> Available data:
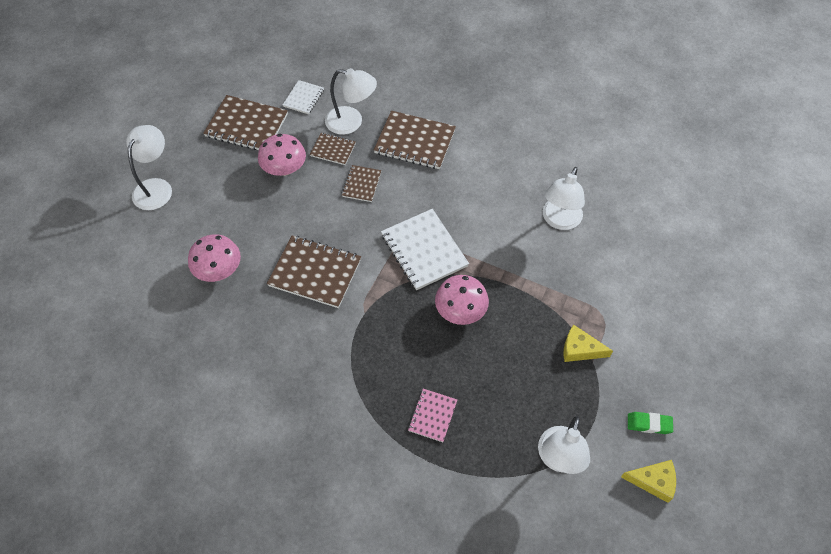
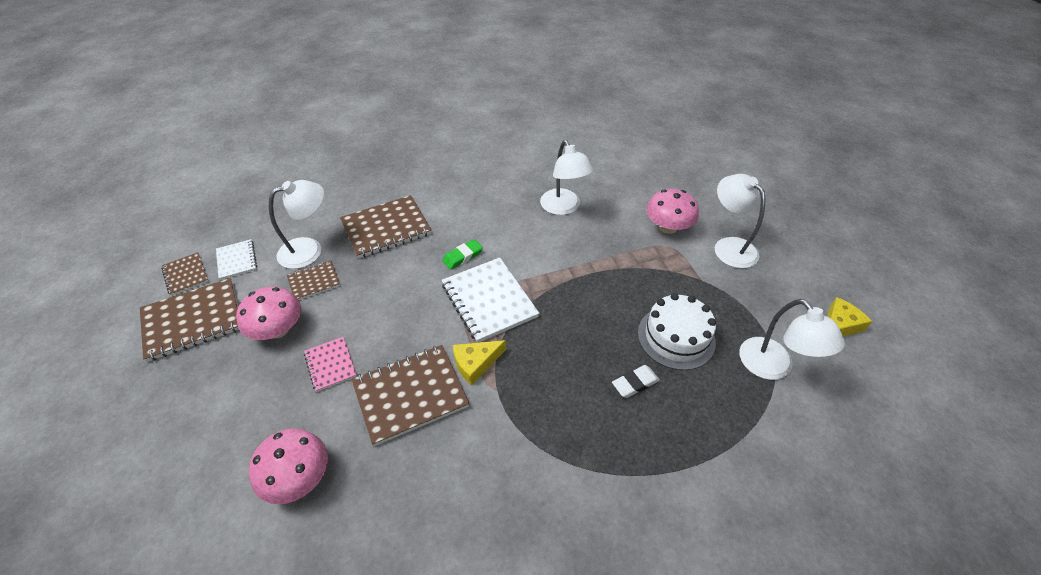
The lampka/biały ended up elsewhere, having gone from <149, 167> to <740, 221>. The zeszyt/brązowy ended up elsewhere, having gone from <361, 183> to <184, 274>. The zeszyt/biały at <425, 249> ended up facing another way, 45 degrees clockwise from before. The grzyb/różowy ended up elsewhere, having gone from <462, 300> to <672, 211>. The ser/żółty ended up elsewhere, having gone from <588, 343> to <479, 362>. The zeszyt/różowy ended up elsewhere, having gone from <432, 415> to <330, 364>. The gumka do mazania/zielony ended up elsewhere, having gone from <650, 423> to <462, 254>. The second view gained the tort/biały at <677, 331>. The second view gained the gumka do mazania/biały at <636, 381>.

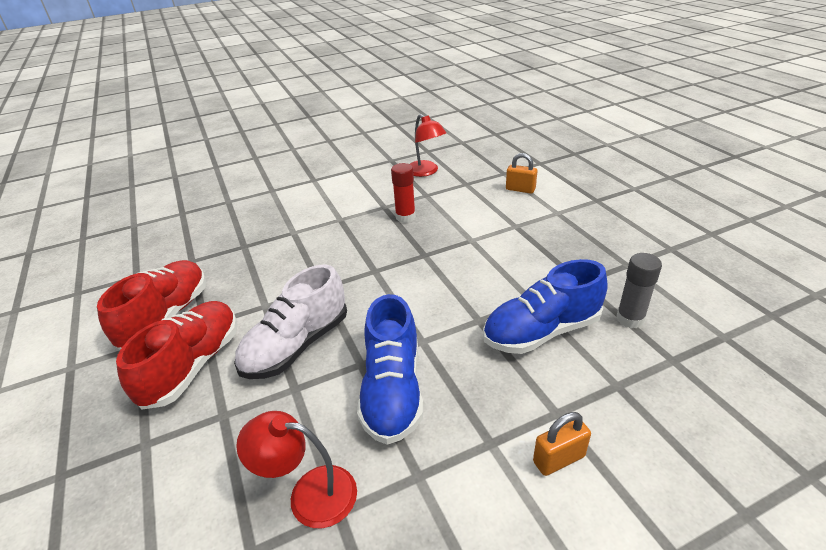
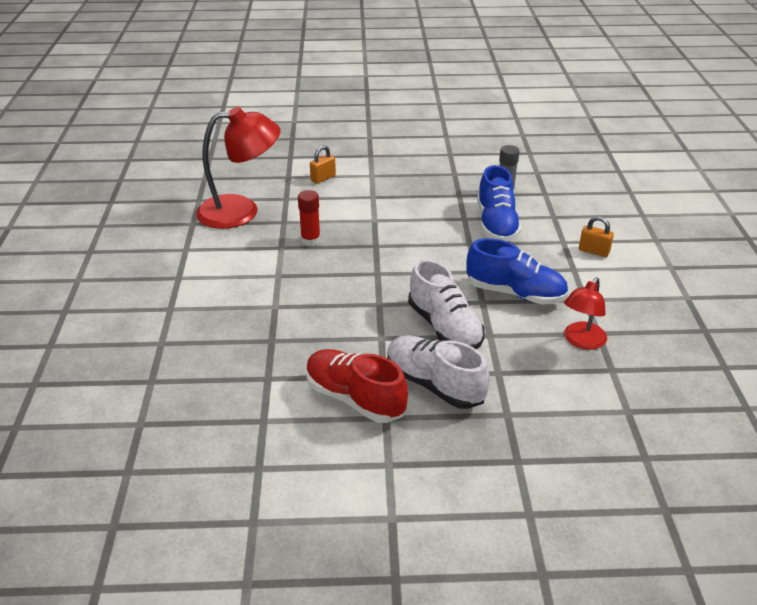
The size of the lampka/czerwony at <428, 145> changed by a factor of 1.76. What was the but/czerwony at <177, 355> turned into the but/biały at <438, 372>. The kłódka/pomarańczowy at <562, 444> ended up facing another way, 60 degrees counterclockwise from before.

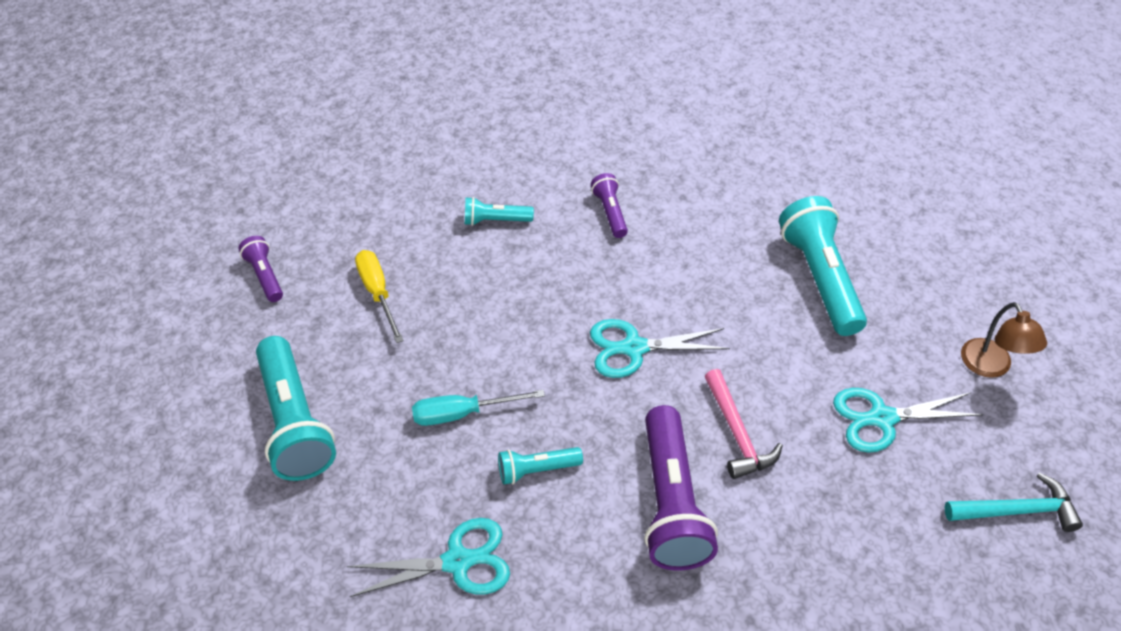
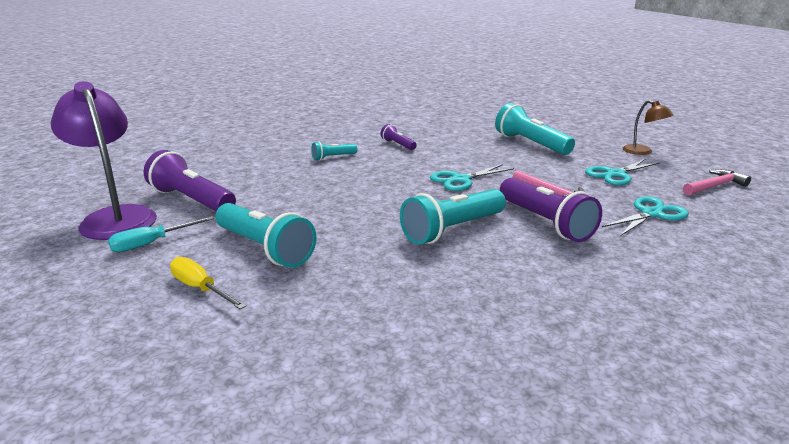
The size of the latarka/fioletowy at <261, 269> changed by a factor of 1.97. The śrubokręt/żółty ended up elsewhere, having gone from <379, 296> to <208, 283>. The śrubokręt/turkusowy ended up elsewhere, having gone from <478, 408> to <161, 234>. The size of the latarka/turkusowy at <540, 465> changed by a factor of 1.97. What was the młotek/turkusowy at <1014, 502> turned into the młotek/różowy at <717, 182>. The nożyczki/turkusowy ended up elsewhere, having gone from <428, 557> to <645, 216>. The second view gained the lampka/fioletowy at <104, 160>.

> Assigned task: In full and without changes, repeat the listing above, but not its pictures.

> Reply:
The lampka/biały ended up elsewhere, having gone from <149, 167> to <740, 221>. The zeszyt/brązowy ended up elsewhere, having gone from <361, 183> to <184, 274>. The zeszyt/biały at <425, 249> ended up facing another way, 45 degrees clockwise from before. The grzyb/różowy ended up elsewhere, having gone from <462, 300> to <672, 211>. The ser/żółty ended up elsewhere, having gone from <588, 343> to <479, 362>. The zeszyt/różowy ended up elsewhere, having gone from <432, 415> to <330, 364>. The gumka do mazania/zielony ended up elsewhere, having gone from <650, 423> to <462, 254>. The second view gained the tort/biały at <677, 331>. The second view gained the gumka do mazania/biały at <636, 381>.

The size of the lampka/czerwony at <428, 145> changed by a factor of 1.76. What was the but/czerwony at <177, 355> turned into the but/biały at <438, 372>. The kłódka/pomarańczowy at <562, 444> ended up facing another way, 60 degrees counterclockwise from before.

The size of the latarka/fioletowy at <261, 269> changed by a factor of 1.97. The śrubokręt/żółty ended up elsewhere, having gone from <379, 296> to <208, 283>. The śrubokręt/turkusowy ended up elsewhere, having gone from <478, 408> to <161, 234>. The size of the latarka/turkusowy at <540, 465> changed by a factor of 1.97. What was the młotek/turkusowy at <1014, 502> turned into the młotek/różowy at <717, 182>. The nożyczki/turkusowy ended up elsewhere, having gone from <428, 557> to <645, 216>. The second view gained the lampka/fioletowy at <104, 160>.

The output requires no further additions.